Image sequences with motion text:
===============

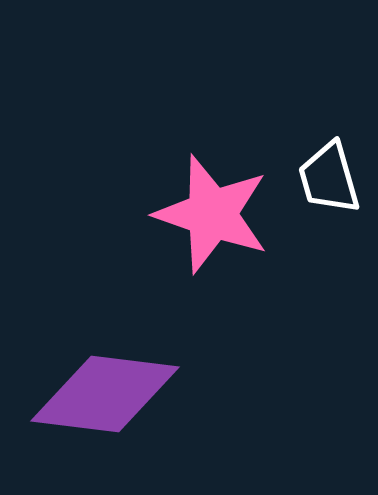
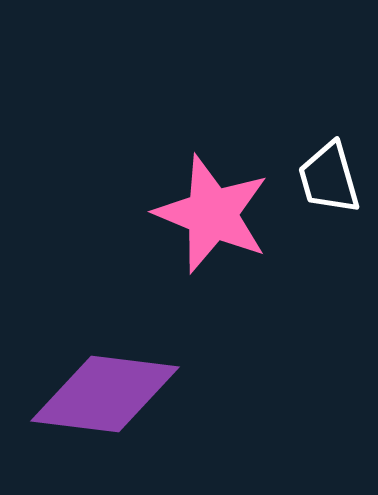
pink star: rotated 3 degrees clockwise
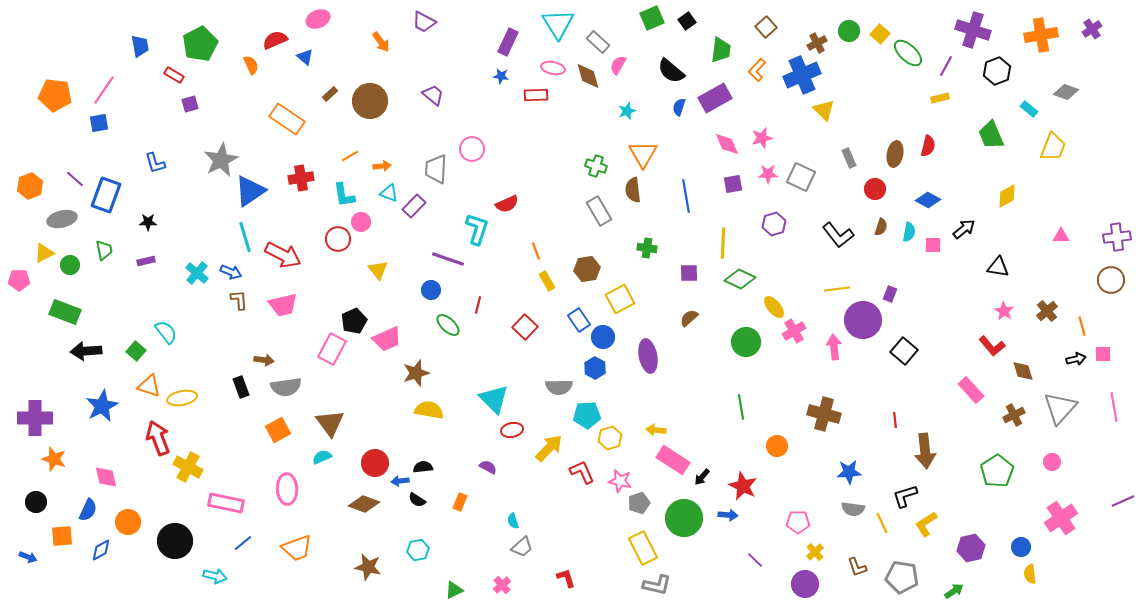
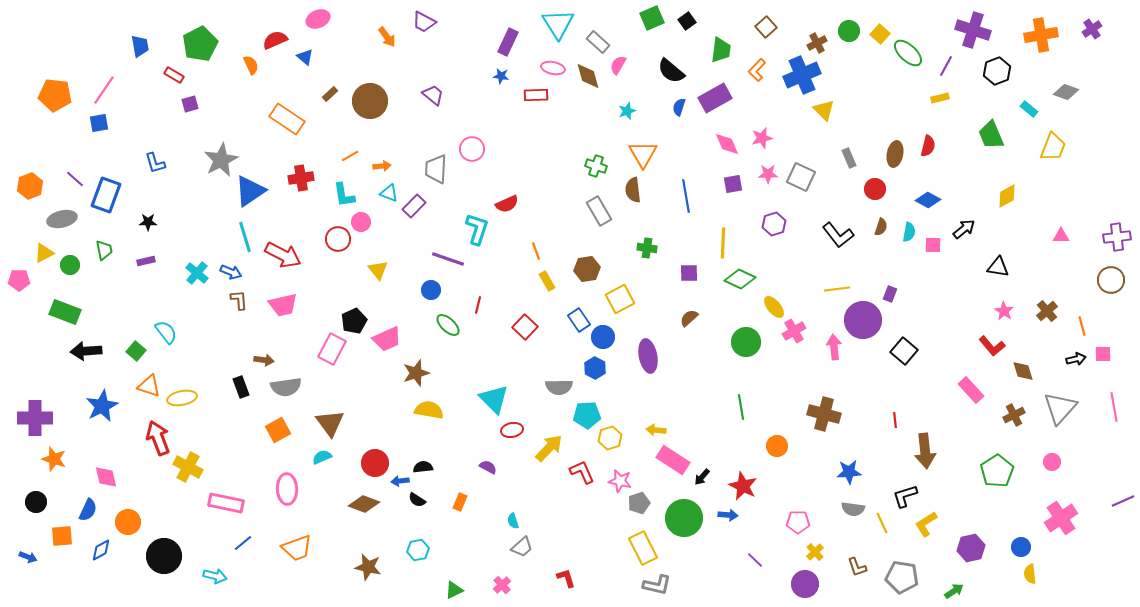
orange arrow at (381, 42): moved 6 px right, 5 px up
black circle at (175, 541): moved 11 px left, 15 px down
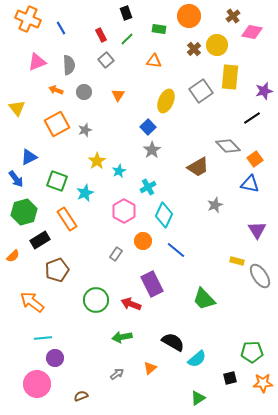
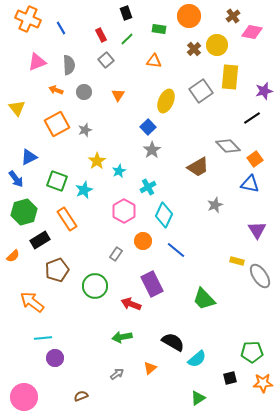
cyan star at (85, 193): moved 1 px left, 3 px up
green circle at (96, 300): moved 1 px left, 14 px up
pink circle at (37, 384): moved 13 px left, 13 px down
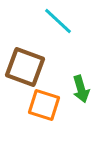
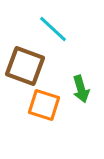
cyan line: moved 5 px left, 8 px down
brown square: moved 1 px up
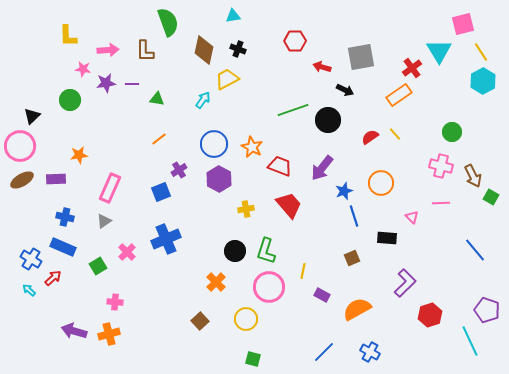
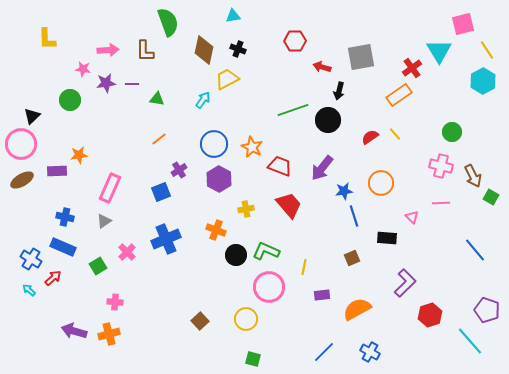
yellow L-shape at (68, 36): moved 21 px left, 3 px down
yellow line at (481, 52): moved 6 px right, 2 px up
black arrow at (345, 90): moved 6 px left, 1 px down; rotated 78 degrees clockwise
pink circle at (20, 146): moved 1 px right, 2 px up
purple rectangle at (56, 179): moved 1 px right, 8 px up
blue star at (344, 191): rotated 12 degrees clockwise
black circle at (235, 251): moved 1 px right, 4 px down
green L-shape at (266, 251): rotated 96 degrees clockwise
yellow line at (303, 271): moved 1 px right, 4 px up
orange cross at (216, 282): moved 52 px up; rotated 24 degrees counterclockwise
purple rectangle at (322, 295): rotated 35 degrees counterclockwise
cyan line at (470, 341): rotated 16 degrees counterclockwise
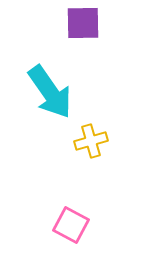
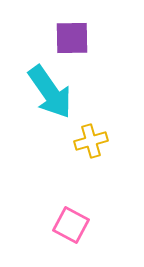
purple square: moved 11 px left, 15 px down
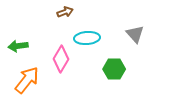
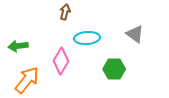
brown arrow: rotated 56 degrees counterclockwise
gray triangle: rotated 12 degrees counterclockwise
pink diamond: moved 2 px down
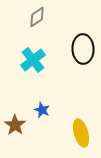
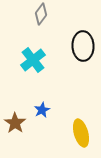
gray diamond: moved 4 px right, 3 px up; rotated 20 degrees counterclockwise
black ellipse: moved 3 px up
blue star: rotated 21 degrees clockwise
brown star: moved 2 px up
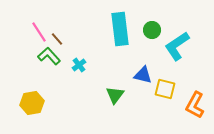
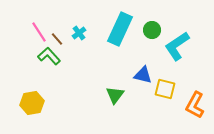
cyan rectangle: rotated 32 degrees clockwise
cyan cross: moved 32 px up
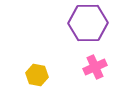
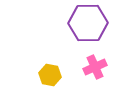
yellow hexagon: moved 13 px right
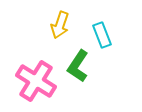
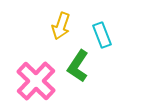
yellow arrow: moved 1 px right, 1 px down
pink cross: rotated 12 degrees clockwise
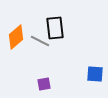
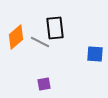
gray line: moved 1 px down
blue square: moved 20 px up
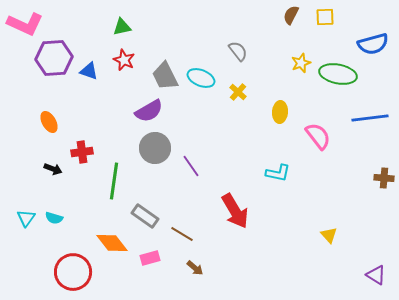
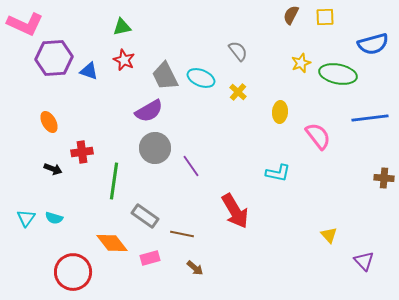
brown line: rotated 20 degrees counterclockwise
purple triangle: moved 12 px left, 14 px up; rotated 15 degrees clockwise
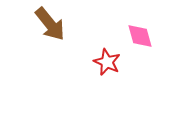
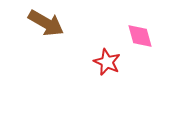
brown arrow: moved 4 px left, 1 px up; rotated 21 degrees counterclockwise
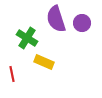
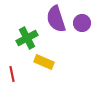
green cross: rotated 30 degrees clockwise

===============

◆ ABOUT THIS EXERCISE
Transcribe every record exactly and omit each image.

◆ WRITTEN ANSWER
pink star: rotated 3 degrees clockwise
orange arrow at (381, 42): moved 6 px right, 5 px up
black circle at (175, 541): moved 11 px left, 15 px down
cyan star at (85, 193): moved 1 px left, 3 px up
green circle at (96, 300): moved 1 px left, 14 px up
pink circle at (37, 384): moved 13 px left, 13 px down
cyan line: moved 5 px left, 8 px down
brown square: moved 1 px up
yellow L-shape at (68, 36): moved 21 px left, 3 px down
yellow line at (481, 52): moved 6 px right, 2 px up
black arrow at (345, 90): moved 6 px left, 1 px down; rotated 78 degrees clockwise
pink circle at (20, 146): moved 1 px right, 2 px up
purple rectangle at (56, 179): moved 1 px right, 8 px up
blue star at (344, 191): rotated 12 degrees clockwise
black circle at (235, 251): moved 1 px right, 4 px down
green L-shape at (266, 251): rotated 96 degrees clockwise
yellow line at (303, 271): moved 1 px right, 4 px up
orange cross at (216, 282): moved 52 px up; rotated 24 degrees counterclockwise
purple rectangle at (322, 295): rotated 35 degrees counterclockwise
cyan line at (470, 341): rotated 16 degrees counterclockwise
purple square: moved 11 px left, 15 px down
brown arrow: rotated 56 degrees counterclockwise
gray triangle: rotated 12 degrees counterclockwise
pink diamond: moved 2 px down
gray diamond: moved 4 px right, 3 px up; rotated 20 degrees counterclockwise
black ellipse: moved 3 px up
blue star: rotated 21 degrees clockwise
brown star: moved 2 px up
cyan rectangle: rotated 32 degrees clockwise
cyan cross: moved 32 px up
yellow hexagon: moved 13 px right
yellow arrow: moved 1 px right, 1 px down
pink cross: rotated 12 degrees clockwise
gray line: moved 1 px down
blue square: moved 20 px up
brown line: rotated 20 degrees counterclockwise
purple triangle: moved 12 px left, 14 px up; rotated 15 degrees clockwise
brown arrow: moved 4 px left, 1 px up; rotated 21 degrees counterclockwise
green cross: rotated 30 degrees clockwise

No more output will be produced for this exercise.